== Problem to work on ==
Output, exactly as written, the lines of the data below from the one containing "green light bulb: 7 -> 6" to the end.

== Stored items from a collection ==
· · · · · · ·
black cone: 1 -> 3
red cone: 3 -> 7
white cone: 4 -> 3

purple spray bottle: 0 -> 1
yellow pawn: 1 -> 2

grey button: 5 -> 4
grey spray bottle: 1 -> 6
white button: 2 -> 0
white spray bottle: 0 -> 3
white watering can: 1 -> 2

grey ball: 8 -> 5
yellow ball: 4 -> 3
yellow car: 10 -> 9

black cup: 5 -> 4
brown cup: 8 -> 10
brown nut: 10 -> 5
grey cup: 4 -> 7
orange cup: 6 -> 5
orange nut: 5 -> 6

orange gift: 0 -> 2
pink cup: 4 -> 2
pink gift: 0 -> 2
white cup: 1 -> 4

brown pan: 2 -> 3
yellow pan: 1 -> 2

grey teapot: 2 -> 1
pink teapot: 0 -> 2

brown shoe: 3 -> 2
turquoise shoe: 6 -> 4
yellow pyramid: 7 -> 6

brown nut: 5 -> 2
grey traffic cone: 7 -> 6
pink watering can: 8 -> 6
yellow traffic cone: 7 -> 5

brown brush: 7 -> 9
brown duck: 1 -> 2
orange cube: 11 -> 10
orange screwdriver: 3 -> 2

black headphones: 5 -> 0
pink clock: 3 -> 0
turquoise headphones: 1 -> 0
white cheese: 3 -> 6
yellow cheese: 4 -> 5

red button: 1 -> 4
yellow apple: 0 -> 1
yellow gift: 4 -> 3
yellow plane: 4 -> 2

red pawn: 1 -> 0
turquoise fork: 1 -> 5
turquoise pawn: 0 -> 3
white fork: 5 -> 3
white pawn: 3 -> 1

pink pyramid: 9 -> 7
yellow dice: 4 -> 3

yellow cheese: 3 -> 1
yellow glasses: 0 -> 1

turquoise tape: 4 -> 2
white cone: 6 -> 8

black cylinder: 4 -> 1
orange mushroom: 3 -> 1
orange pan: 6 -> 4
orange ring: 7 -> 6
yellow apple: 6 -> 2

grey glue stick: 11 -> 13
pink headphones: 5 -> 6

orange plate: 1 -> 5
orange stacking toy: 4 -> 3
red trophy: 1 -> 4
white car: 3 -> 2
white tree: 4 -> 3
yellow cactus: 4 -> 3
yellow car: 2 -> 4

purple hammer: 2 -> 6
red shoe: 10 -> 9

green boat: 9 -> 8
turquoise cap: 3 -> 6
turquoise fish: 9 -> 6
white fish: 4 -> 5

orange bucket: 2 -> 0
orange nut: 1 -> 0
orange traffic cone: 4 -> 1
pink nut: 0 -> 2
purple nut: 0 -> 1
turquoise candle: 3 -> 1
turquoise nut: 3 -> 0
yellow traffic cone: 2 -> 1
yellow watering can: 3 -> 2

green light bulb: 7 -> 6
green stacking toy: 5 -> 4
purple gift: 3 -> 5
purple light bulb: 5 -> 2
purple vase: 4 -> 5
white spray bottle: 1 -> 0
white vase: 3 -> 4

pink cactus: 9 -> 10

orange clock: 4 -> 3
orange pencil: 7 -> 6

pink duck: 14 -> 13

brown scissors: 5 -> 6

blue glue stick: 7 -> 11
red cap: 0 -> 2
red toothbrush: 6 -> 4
· · · · · · ·
== Result for this task ==
green light bulb: 7 -> 6
green stacking toy: 5 -> 4
purple gift: 3 -> 5
purple light bulb: 5 -> 2
purple vase: 4 -> 5
white spray bottle: 1 -> 0
white vase: 3 -> 4

pink cactus: 9 -> 10

orange clock: 4 -> 3
orange pencil: 7 -> 6

pink duck: 14 -> 13

brown scissors: 5 -> 6

blue glue stick: 7 -> 11
red cap: 0 -> 2
red toothbrush: 6 -> 4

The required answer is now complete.